» **TASK REQUIREMENTS**
Transcribe exactly the lines that fall between the one holding "U115: none -> buffer (in N24, out N35)" and the one holding "C204: 150nF (5V, DGND) -> none", inclusive, from the entries below.

[PROVIDED RECORDS — start]

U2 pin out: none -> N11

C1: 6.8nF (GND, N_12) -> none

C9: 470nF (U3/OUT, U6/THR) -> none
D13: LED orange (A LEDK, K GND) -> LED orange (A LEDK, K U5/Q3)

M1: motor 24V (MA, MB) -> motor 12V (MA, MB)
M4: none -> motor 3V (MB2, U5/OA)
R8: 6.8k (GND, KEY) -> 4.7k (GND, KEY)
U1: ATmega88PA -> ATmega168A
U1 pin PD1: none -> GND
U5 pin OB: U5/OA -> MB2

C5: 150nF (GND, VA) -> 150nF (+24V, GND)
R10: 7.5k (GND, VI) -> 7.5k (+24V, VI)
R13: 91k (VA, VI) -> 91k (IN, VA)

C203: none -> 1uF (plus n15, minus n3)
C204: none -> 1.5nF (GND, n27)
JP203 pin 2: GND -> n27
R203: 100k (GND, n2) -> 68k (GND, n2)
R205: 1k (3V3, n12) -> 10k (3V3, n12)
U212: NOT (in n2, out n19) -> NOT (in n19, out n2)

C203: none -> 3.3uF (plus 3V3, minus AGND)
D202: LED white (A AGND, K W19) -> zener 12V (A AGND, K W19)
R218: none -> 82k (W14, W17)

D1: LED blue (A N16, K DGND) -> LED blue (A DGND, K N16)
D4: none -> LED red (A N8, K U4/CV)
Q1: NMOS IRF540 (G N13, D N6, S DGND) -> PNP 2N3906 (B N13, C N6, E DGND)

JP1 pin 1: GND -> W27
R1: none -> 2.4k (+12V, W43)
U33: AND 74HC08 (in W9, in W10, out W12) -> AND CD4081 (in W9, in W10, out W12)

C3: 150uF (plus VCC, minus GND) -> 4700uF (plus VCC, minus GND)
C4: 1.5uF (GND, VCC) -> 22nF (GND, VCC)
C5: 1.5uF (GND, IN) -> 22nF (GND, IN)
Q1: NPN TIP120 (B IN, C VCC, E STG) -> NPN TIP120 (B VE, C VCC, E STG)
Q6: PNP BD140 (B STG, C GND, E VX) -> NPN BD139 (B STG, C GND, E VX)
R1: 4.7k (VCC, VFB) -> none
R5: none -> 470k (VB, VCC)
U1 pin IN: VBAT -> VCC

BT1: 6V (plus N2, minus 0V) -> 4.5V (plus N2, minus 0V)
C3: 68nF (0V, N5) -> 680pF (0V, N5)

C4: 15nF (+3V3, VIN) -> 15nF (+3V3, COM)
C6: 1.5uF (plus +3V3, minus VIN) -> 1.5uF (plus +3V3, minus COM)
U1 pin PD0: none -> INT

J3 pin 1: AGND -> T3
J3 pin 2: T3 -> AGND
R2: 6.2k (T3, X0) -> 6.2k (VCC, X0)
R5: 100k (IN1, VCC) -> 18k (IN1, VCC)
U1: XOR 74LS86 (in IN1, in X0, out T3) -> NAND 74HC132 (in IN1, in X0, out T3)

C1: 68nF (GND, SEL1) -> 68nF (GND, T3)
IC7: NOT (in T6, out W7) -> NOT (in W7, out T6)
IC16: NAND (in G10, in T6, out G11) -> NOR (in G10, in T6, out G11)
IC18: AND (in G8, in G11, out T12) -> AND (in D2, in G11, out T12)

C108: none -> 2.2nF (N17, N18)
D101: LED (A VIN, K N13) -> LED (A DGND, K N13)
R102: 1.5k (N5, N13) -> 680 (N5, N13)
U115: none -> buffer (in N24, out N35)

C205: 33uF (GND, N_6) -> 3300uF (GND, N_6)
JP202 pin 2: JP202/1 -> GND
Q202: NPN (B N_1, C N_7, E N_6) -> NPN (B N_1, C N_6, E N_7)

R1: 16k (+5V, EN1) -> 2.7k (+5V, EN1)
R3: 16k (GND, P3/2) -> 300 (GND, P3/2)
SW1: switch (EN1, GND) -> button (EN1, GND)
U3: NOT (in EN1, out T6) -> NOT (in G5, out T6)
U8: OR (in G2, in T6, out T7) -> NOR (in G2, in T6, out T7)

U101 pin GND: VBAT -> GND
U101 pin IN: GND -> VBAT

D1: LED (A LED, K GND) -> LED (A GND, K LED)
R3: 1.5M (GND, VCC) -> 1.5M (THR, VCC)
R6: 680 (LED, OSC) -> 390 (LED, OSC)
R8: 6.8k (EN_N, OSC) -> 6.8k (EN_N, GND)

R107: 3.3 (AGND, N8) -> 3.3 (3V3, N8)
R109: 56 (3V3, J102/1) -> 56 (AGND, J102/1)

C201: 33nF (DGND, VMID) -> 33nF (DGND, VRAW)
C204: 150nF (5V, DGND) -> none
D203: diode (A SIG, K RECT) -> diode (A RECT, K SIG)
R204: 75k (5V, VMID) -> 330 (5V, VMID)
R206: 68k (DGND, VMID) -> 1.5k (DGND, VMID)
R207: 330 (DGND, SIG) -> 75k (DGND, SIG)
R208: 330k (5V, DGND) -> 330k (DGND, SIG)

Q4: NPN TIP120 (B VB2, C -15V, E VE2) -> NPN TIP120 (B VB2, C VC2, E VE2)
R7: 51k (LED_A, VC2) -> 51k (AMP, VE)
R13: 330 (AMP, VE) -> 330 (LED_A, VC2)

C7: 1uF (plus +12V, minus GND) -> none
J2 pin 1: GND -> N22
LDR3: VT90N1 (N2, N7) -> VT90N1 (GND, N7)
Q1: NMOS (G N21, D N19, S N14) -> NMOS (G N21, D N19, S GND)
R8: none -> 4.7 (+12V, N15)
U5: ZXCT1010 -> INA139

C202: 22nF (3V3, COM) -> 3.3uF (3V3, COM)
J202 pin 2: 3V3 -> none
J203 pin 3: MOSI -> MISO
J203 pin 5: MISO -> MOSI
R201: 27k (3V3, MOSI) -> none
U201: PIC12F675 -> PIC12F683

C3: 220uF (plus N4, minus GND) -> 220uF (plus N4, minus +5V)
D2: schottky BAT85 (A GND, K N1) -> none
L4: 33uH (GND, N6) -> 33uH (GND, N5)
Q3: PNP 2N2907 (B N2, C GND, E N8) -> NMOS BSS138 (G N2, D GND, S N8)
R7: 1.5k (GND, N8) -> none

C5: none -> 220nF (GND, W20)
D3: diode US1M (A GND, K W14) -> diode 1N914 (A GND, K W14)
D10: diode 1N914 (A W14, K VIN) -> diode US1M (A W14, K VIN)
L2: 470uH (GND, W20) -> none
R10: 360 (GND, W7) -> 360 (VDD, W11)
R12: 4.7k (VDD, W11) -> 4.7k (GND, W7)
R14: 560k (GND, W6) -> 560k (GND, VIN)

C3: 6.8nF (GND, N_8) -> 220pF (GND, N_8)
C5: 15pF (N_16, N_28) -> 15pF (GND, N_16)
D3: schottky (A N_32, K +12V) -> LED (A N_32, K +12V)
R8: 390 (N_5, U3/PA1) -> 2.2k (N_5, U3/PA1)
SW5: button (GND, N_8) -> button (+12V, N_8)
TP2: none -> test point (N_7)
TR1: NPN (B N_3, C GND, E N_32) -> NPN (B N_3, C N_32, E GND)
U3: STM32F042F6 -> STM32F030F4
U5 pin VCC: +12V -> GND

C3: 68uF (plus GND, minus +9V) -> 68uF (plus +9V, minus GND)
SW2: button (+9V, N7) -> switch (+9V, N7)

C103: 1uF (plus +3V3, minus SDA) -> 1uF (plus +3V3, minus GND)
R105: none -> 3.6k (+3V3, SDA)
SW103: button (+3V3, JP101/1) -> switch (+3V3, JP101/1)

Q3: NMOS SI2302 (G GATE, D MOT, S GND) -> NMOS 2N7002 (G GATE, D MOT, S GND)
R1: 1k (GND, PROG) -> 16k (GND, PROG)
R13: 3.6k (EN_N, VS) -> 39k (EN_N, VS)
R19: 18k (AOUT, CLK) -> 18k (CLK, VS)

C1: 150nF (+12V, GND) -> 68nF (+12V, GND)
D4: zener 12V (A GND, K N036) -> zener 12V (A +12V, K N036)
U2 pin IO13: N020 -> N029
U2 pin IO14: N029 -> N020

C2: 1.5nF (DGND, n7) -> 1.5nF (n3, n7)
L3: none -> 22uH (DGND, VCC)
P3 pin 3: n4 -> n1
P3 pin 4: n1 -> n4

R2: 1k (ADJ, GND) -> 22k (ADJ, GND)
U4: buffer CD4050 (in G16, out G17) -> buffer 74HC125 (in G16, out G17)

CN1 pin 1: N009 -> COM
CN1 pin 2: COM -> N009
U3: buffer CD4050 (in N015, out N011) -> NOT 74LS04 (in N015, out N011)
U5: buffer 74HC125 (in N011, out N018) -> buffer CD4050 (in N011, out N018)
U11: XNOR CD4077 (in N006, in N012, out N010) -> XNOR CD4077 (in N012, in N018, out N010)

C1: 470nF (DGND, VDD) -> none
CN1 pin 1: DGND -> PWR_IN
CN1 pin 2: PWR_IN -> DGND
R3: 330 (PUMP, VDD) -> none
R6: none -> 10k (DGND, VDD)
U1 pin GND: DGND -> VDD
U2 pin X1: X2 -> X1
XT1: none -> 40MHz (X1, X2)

[PROVIDED RECORDS — finish]

» **ANSWER SPACE**
U115: none -> buffer (in N24, out N35)

C205: 33uF (GND, N_6) -> 3300uF (GND, N_6)
JP202 pin 2: JP202/1 -> GND
Q202: NPN (B N_1, C N_7, E N_6) -> NPN (B N_1, C N_6, E N_7)

R1: 16k (+5V, EN1) -> 2.7k (+5V, EN1)
R3: 16k (GND, P3/2) -> 300 (GND, P3/2)
SW1: switch (EN1, GND) -> button (EN1, GND)
U3: NOT (in EN1, out T6) -> NOT (in G5, out T6)
U8: OR (in G2, in T6, out T7) -> NOR (in G2, in T6, out T7)

U101 pin GND: VBAT -> GND
U101 pin IN: GND -> VBAT

D1: LED (A LED, K GND) -> LED (A GND, K LED)
R3: 1.5M (GND, VCC) -> 1.5M (THR, VCC)
R6: 680 (LED, OSC) -> 390 (LED, OSC)
R8: 6.8k (EN_N, OSC) -> 6.8k (EN_N, GND)

R107: 3.3 (AGND, N8) -> 3.3 (3V3, N8)
R109: 56 (3V3, J102/1) -> 56 (AGND, J102/1)

C201: 33nF (DGND, VMID) -> 33nF (DGND, VRAW)
C204: 150nF (5V, DGND) -> none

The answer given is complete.